ASSIGNMENT:
Every record, apart from its pictures, should be repeated exactly.

EXTRACTED ENTRIES:
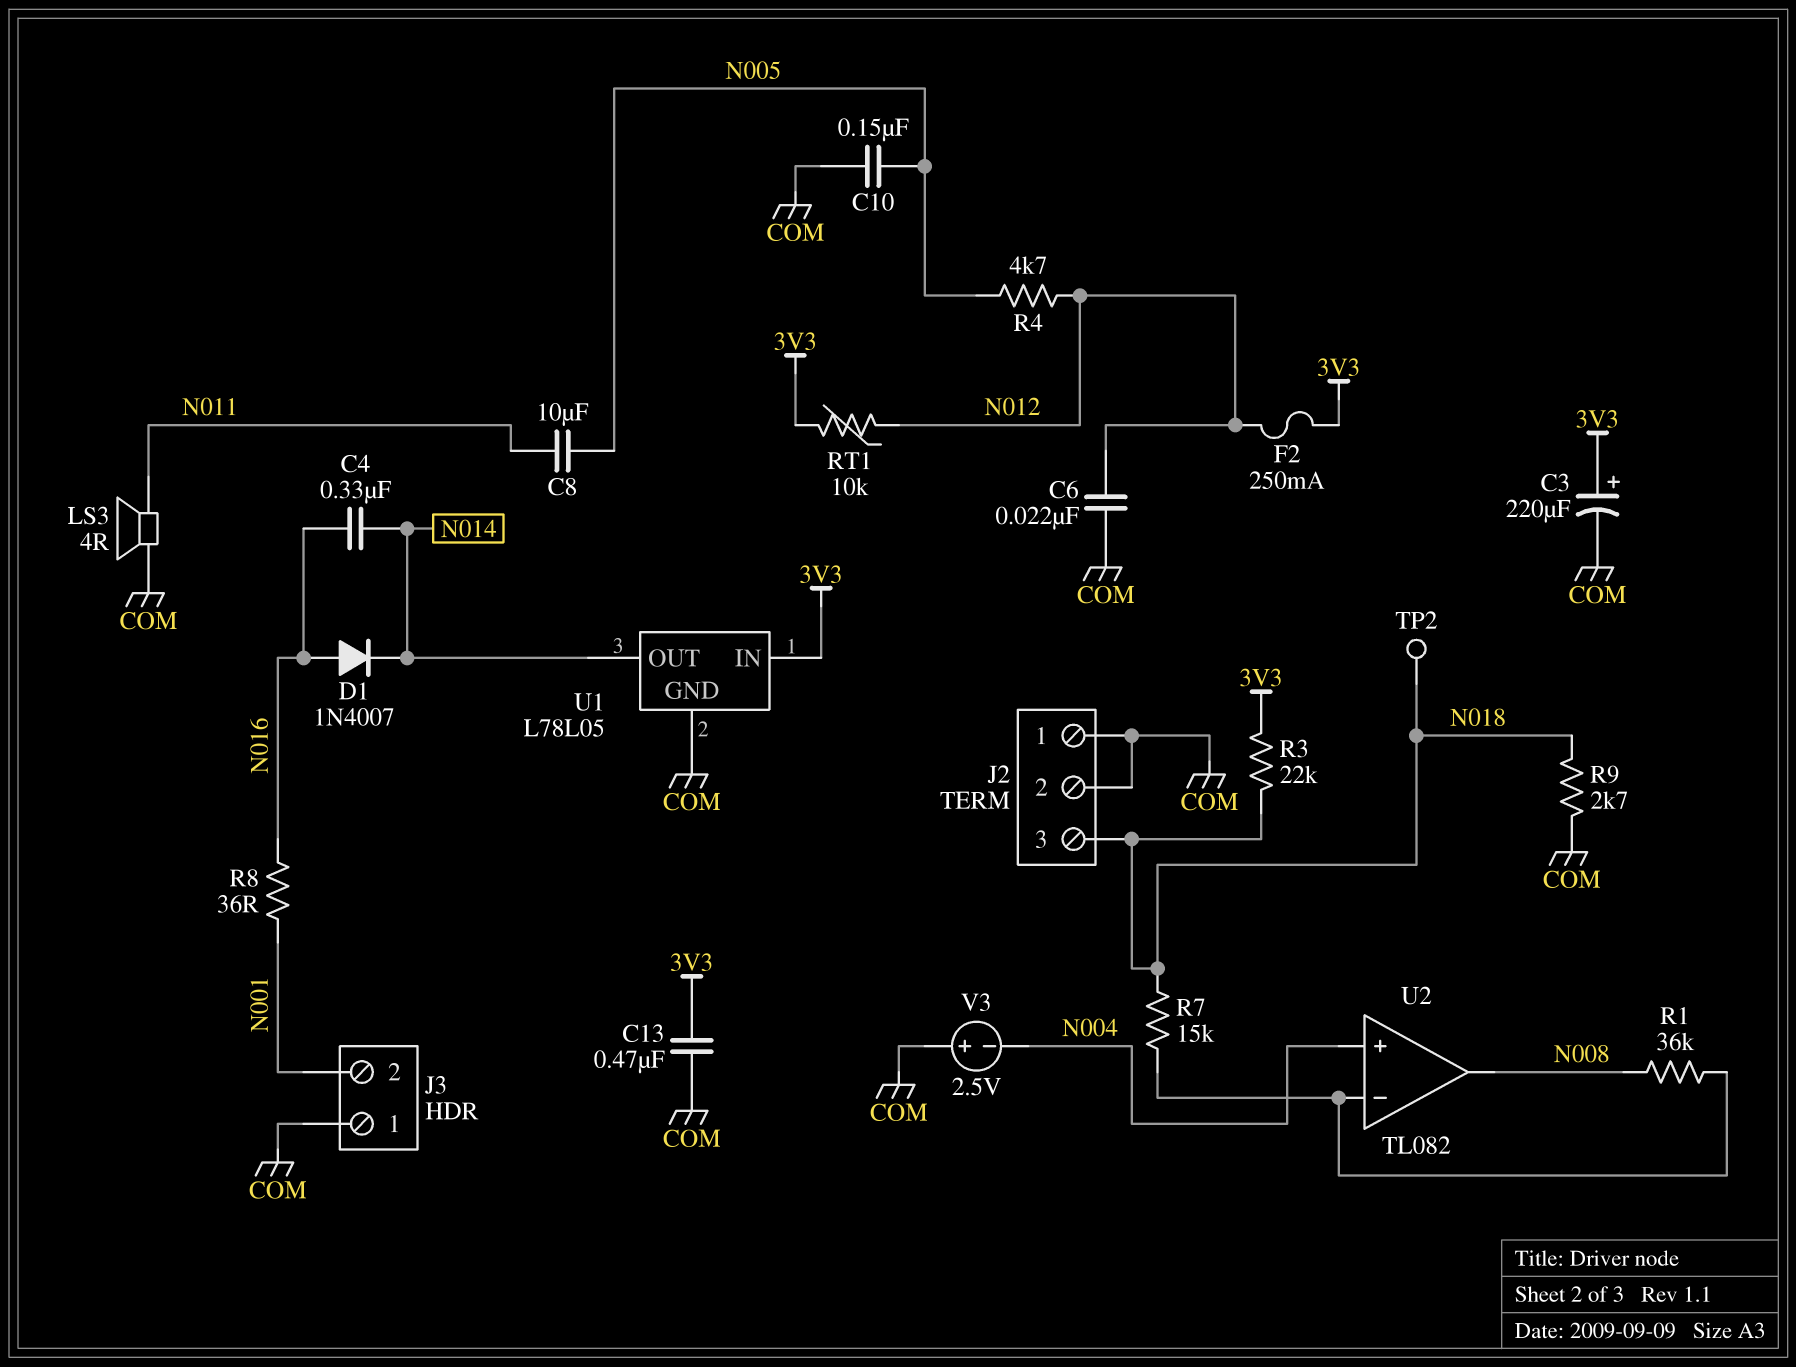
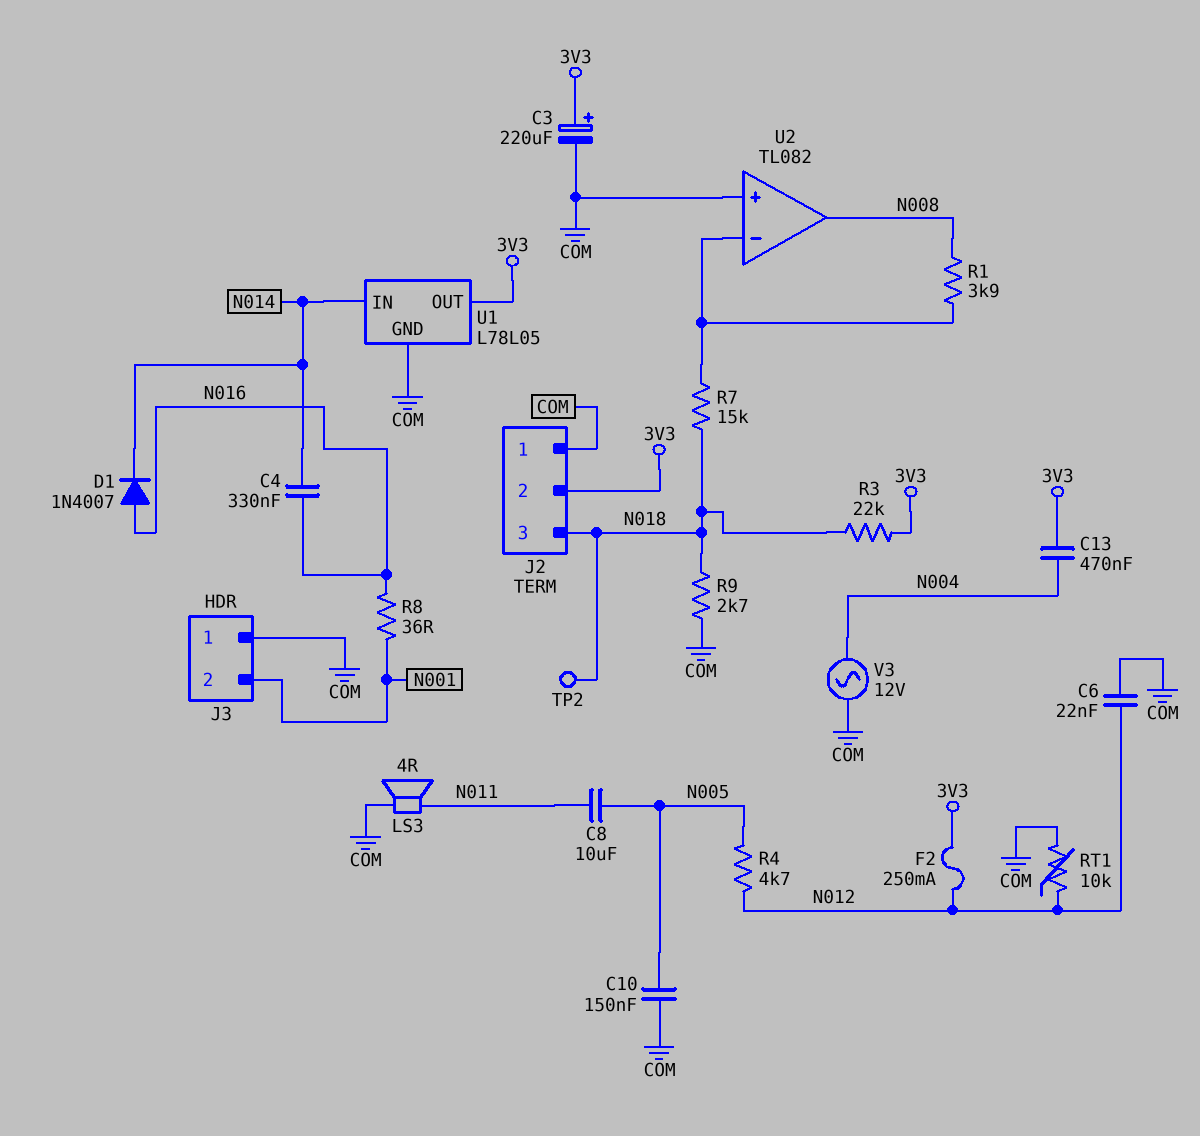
C13: 470nF (3V3, COM) -> 470nF (3V3, N004)
J2 pin 2: COM -> 3V3
R1: 36k (N008, U2/in-) -> 3.9k (N008, U2/in-)
RT1: 10k (3V3, N012) -> 10k (COM, N012)
U1 pin IN: 3V3 -> N014
U1 pin OUT: N014 -> 3V3
U2 pin in+: N004 -> COM
V3: 2.5V (plus COM, minus N004) -> AC 12V (COM, N004)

OUTPUT:
C13: 470nF (3V3, COM) -> 470nF (3V3, N004)
J2 pin 2: COM -> 3V3
R1: 36k (N008, U2/in-) -> 3.9k (N008, U2/in-)
RT1: 10k (3V3, N012) -> 10k (COM, N012)
U1 pin IN: 3V3 -> N014
U1 pin OUT: N014 -> 3V3
U2 pin in+: N004 -> COM
V3: 2.5V (plus COM, minus N004) -> AC 12V (COM, N004)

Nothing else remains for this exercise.